### [Task to carry out]
Only the lines below starting at the one containing "camera: 175 degrees right, 10 degrees up" and ending at the one containing "camera: 30 degrees left, 15 degrees down" belong in the answer, each copied exactly.

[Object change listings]
[Start of section]

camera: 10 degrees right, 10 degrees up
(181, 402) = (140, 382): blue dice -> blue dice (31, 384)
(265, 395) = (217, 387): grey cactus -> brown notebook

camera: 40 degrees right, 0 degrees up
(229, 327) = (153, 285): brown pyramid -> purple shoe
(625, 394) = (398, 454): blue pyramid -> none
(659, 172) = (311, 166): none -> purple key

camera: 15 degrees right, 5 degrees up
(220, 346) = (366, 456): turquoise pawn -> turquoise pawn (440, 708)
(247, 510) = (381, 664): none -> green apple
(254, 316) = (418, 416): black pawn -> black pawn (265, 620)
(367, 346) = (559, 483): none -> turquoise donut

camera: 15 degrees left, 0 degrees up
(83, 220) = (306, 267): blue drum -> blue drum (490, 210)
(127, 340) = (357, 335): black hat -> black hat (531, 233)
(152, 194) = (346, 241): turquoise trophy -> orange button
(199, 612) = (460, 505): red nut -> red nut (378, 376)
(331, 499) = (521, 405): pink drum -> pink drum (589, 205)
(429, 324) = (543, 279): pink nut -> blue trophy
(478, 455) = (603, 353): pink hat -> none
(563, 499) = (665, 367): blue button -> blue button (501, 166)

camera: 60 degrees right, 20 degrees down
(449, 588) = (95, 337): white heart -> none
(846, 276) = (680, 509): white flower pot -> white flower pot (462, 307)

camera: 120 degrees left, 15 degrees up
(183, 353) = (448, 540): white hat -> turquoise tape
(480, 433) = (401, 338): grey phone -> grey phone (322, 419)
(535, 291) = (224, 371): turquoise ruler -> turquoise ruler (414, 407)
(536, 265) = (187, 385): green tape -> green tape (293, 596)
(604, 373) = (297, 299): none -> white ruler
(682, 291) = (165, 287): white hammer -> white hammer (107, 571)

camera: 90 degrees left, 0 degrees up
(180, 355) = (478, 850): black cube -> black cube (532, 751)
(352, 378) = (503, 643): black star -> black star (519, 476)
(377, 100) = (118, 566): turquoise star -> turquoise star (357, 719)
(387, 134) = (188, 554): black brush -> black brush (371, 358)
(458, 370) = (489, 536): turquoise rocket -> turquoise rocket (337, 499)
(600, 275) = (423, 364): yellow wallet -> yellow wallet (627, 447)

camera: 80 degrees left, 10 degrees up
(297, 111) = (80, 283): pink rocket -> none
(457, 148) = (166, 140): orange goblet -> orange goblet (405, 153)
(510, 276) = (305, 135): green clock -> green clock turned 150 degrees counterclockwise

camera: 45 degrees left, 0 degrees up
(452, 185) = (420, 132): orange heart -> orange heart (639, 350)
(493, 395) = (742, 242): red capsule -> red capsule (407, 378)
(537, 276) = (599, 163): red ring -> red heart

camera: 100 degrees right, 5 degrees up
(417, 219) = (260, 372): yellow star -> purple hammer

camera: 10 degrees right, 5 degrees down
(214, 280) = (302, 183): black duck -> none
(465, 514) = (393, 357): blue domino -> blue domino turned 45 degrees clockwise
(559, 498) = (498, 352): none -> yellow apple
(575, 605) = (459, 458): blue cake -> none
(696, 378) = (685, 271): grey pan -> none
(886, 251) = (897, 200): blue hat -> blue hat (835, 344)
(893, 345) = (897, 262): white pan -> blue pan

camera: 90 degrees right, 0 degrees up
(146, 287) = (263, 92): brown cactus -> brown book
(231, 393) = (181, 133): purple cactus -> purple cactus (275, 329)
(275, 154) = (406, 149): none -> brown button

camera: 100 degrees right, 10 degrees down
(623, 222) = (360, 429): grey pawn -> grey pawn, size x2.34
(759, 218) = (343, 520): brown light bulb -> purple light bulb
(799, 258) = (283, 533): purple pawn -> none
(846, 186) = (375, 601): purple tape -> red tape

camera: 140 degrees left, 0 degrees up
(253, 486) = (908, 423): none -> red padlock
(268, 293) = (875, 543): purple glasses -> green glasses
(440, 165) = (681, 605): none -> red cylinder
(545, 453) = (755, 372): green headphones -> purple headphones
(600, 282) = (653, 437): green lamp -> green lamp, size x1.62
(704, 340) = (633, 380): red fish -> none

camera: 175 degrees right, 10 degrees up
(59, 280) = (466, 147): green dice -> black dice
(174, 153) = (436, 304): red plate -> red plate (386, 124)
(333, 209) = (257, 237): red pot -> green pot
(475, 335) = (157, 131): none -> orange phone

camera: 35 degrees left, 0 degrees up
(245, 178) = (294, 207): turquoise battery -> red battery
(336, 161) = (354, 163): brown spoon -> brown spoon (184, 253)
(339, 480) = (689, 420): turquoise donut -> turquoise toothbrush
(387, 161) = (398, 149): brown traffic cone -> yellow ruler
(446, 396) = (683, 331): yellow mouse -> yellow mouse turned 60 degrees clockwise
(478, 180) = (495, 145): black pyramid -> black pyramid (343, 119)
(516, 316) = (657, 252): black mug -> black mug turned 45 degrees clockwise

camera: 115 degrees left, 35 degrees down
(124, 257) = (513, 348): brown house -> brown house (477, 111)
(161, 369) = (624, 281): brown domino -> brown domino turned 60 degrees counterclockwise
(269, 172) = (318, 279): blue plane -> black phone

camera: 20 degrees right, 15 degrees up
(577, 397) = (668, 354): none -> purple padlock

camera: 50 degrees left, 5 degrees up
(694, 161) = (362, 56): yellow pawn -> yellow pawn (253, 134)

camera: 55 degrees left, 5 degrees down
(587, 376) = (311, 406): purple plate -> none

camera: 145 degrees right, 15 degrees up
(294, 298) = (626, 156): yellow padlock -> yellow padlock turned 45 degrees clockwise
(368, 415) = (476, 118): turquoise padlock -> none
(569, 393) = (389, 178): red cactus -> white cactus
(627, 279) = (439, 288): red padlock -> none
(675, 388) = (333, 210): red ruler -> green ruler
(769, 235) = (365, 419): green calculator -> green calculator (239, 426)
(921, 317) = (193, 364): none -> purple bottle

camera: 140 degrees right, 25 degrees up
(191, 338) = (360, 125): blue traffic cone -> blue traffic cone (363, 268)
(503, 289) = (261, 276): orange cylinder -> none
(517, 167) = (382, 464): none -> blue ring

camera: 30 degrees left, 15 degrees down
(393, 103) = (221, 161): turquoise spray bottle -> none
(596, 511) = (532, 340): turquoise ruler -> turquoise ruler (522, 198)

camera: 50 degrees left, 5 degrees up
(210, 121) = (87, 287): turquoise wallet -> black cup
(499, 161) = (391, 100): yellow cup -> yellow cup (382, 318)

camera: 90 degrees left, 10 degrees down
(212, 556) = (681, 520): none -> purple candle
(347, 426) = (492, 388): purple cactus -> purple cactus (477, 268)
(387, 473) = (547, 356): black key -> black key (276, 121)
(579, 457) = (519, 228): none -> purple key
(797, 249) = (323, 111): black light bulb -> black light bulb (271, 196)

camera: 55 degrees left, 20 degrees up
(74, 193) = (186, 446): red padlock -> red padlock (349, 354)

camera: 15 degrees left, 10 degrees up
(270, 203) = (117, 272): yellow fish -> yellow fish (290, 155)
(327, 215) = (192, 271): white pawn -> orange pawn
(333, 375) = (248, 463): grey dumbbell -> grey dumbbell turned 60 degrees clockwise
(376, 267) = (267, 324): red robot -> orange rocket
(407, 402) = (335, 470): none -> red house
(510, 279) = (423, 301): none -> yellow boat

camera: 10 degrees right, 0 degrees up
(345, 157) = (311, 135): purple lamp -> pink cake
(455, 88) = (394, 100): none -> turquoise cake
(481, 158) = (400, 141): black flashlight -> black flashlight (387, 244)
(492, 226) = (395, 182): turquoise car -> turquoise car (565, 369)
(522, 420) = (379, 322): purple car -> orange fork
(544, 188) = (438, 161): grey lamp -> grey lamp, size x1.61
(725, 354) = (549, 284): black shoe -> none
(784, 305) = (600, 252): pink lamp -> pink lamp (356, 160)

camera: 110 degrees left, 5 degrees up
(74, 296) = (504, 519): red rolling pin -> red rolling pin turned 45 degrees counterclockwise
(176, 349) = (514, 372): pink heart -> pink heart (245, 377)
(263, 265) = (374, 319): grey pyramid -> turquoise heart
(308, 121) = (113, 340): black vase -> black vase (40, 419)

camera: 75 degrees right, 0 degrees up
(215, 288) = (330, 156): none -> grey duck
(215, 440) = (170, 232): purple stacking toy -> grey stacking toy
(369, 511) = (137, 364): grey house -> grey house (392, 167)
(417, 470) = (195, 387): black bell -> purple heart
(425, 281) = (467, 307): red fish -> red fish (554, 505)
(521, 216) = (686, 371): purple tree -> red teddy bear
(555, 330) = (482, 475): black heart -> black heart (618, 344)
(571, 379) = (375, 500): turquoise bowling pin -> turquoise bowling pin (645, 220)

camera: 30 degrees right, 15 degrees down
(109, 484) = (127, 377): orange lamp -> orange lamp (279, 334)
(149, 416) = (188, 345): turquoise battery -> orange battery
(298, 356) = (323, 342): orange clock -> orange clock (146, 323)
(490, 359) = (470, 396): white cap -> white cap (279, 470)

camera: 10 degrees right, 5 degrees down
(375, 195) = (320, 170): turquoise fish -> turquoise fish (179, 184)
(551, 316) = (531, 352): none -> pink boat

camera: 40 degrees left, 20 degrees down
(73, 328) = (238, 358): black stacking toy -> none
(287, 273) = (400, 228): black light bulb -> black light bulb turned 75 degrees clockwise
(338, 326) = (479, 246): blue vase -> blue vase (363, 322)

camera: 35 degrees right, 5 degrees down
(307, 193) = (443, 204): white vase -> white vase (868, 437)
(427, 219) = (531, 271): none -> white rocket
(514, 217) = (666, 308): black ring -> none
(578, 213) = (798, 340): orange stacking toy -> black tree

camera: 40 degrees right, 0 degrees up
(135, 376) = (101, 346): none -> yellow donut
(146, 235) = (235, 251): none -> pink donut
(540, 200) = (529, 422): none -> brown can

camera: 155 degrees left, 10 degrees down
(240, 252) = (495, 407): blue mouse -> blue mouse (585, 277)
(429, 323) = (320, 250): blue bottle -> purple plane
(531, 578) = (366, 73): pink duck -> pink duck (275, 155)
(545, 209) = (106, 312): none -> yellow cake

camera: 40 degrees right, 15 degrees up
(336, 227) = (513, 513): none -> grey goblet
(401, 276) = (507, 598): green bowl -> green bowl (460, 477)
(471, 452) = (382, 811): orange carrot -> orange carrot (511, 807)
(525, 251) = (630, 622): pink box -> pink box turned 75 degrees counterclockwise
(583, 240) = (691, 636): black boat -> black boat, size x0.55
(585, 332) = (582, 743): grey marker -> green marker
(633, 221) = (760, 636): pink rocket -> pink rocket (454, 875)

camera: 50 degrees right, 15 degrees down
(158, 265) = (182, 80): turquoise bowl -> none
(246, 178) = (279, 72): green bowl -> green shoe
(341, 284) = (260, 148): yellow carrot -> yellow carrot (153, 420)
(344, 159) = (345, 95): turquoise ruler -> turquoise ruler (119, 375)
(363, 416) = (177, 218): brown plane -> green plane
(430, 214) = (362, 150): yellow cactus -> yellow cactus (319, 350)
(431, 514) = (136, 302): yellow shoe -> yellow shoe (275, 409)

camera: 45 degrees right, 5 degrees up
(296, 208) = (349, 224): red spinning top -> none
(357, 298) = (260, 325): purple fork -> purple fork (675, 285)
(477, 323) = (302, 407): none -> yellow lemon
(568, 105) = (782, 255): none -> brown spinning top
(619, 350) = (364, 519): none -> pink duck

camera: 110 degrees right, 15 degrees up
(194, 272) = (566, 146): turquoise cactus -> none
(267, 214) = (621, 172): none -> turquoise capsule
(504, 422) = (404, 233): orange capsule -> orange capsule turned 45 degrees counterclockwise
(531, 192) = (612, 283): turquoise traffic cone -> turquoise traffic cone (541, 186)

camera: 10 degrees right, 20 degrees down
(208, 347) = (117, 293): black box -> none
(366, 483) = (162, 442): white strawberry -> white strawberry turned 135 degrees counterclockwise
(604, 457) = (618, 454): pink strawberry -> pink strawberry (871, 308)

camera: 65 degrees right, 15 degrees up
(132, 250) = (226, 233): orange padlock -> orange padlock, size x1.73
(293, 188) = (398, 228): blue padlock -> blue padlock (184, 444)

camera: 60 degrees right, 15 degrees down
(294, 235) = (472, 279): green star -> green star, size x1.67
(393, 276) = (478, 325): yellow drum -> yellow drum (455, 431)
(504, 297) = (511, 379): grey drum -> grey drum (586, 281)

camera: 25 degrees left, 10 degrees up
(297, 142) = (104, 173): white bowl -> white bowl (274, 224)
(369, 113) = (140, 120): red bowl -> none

[End of section]

### [Response]
camera: 175 degrees right, 10 degrees up
(59, 280) = (466, 147): green dice -> black dice
(174, 153) = (436, 304): red plate -> red plate (386, 124)
(333, 209) = (257, 237): red pot -> green pot
(475, 335) = (157, 131): none -> orange phone

camera: 35 degrees left, 0 degrees up
(245, 178) = (294, 207): turquoise battery -> red battery
(336, 161) = (354, 163): brown spoon -> brown spoon (184, 253)
(339, 480) = (689, 420): turquoise donut -> turquoise toothbrush
(387, 161) = (398, 149): brown traffic cone -> yellow ruler
(446, 396) = (683, 331): yellow mouse -> yellow mouse turned 60 degrees clockwise
(478, 180) = (495, 145): black pyramid -> black pyramid (343, 119)
(516, 316) = (657, 252): black mug -> black mug turned 45 degrees clockwise

camera: 115 degrees left, 35 degrees down
(124, 257) = (513, 348): brown house -> brown house (477, 111)
(161, 369) = (624, 281): brown domino -> brown domino turned 60 degrees counterclockwise
(269, 172) = (318, 279): blue plane -> black phone

camera: 20 degrees right, 15 degrees up
(577, 397) = (668, 354): none -> purple padlock

camera: 50 degrees left, 5 degrees up
(694, 161) = (362, 56): yellow pawn -> yellow pawn (253, 134)

camera: 55 degrees left, 5 degrees down
(587, 376) = (311, 406): purple plate -> none

camera: 145 degrees right, 15 degrees up
(294, 298) = (626, 156): yellow padlock -> yellow padlock turned 45 degrees clockwise
(368, 415) = (476, 118): turquoise padlock -> none
(569, 393) = (389, 178): red cactus -> white cactus
(627, 279) = (439, 288): red padlock -> none
(675, 388) = (333, 210): red ruler -> green ruler
(769, 235) = (365, 419): green calculator -> green calculator (239, 426)
(921, 317) = (193, 364): none -> purple bottle

camera: 140 degrees right, 25 degrees up
(191, 338) = (360, 125): blue traffic cone -> blue traffic cone (363, 268)
(503, 289) = (261, 276): orange cylinder -> none
(517, 167) = (382, 464): none -> blue ring

camera: 30 degrees left, 15 degrees down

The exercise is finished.